Exercise prompt -> Repeat every line of the data verbatim.
>>>
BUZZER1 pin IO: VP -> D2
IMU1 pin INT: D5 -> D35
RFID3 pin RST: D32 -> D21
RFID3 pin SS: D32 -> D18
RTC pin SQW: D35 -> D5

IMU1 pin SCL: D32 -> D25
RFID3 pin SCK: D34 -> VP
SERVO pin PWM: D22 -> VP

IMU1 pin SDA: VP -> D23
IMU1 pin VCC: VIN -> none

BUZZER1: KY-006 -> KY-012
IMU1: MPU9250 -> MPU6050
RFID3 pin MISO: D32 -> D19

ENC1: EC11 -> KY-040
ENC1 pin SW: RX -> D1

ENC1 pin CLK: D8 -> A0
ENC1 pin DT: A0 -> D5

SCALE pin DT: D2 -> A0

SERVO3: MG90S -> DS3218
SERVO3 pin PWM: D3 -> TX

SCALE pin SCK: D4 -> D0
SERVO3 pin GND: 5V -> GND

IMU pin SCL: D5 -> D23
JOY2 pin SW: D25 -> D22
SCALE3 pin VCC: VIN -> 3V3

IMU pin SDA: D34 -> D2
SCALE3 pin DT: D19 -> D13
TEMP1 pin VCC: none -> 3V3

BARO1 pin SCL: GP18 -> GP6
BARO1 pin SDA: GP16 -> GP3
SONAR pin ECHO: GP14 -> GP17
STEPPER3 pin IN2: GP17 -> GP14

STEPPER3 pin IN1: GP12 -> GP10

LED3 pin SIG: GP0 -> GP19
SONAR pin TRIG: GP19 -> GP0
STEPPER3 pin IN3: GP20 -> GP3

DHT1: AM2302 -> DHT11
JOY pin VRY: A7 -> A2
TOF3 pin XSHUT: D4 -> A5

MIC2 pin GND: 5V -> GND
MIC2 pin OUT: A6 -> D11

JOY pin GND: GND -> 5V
<<<
Response area ->
BUZZER1 pin IO: VP -> D2
IMU1 pin INT: D5 -> D35
RFID3 pin RST: D32 -> D21
RFID3 pin SS: D32 -> D18
RTC pin SQW: D35 -> D5

IMU1 pin SCL: D32 -> D25
RFID3 pin SCK: D34 -> VP
SERVO pin PWM: D22 -> VP

IMU1 pin SDA: VP -> D23
IMU1 pin VCC: VIN -> none

BUZZER1: KY-006 -> KY-012
IMU1: MPU9250 -> MPU6050
RFID3 pin MISO: D32 -> D19

ENC1: EC11 -> KY-040
ENC1 pin SW: RX -> D1

ENC1 pin CLK: D8 -> A0
ENC1 pin DT: A0 -> D5

SCALE pin DT: D2 -> A0

SERVO3: MG90S -> DS3218
SERVO3 pin PWM: D3 -> TX

SCALE pin SCK: D4 -> D0
SERVO3 pin GND: 5V -> GND

IMU pin SCL: D5 -> D23
JOY2 pin SW: D25 -> D22
SCALE3 pin VCC: VIN -> 3V3

IMU pin SDA: D34 -> D2
SCALE3 pin DT: D19 -> D13
TEMP1 pin VCC: none -> 3V3

BARO1 pin SCL: GP18 -> GP6
BARO1 pin SDA: GP16 -> GP3
SONAR pin ECHO: GP14 -> GP17
STEPPER3 pin IN2: GP17 -> GP14

STEPPER3 pin IN1: GP12 -> GP10

LED3 pin SIG: GP0 -> GP19
SONAR pin TRIG: GP19 -> GP0
STEPPER3 pin IN3: GP20 -> GP3

DHT1: AM2302 -> DHT11
JOY pin VRY: A7 -> A2
TOF3 pin XSHUT: D4 -> A5

MIC2 pin GND: 5V -> GND
MIC2 pin OUT: A6 -> D11

JOY pin GND: GND -> 5V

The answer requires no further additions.